(Beginning of PROVIDED DATA)

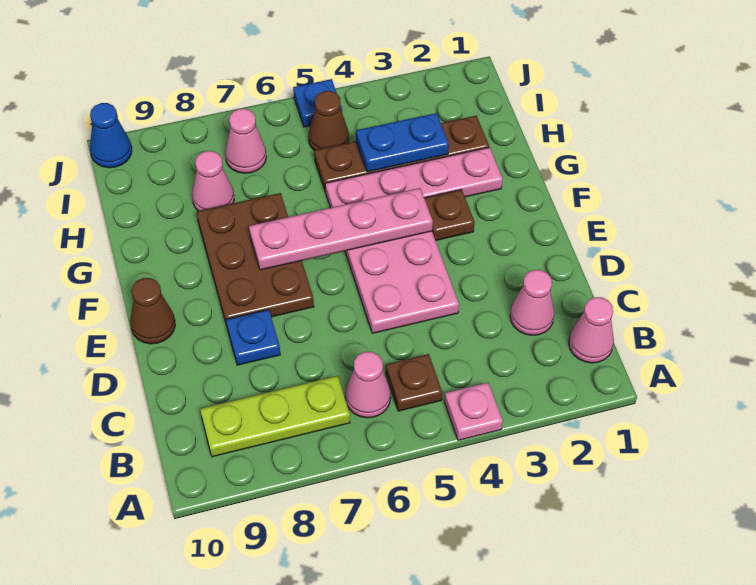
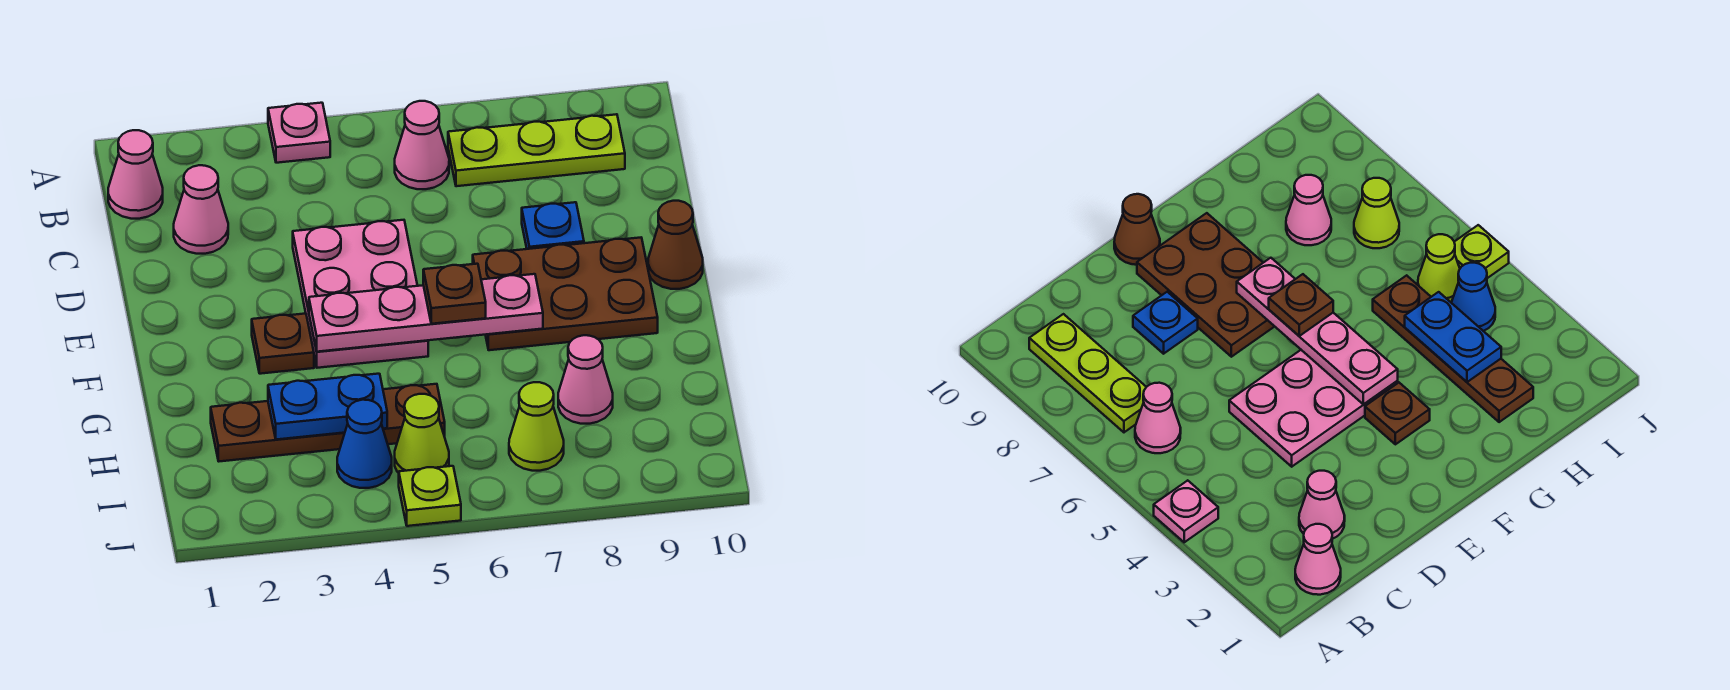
brown plate B5 level 1 -> brown plate F6 level 3
brown plate E7:G8 level 1 -> brown plate E7:F9 level 1
pink plate G2:G5 level 1 -> none
brown cone I5 level 1 -> lime cone I5 level 1
pink cone I7 level 1 -> lime cone I7 level 1
blue plate J5 level 1 -> lime plate J5 level 1
blue cone J10 level 1 -> blue cone I4 level 1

(End of PROVIDED DATA)

» YOUR GOAL:
Exactly reproduce the entries above, minus the pictures.

» FINISHED EXERCISE:
brown plate B5 level 1 -> brown plate F6 level 3
brown plate E7:G8 level 1 -> brown plate E7:F9 level 1
pink plate G2:G5 level 1 -> none
brown cone I5 level 1 -> lime cone I5 level 1
pink cone I7 level 1 -> lime cone I7 level 1
blue plate J5 level 1 -> lime plate J5 level 1
blue cone J10 level 1 -> blue cone I4 level 1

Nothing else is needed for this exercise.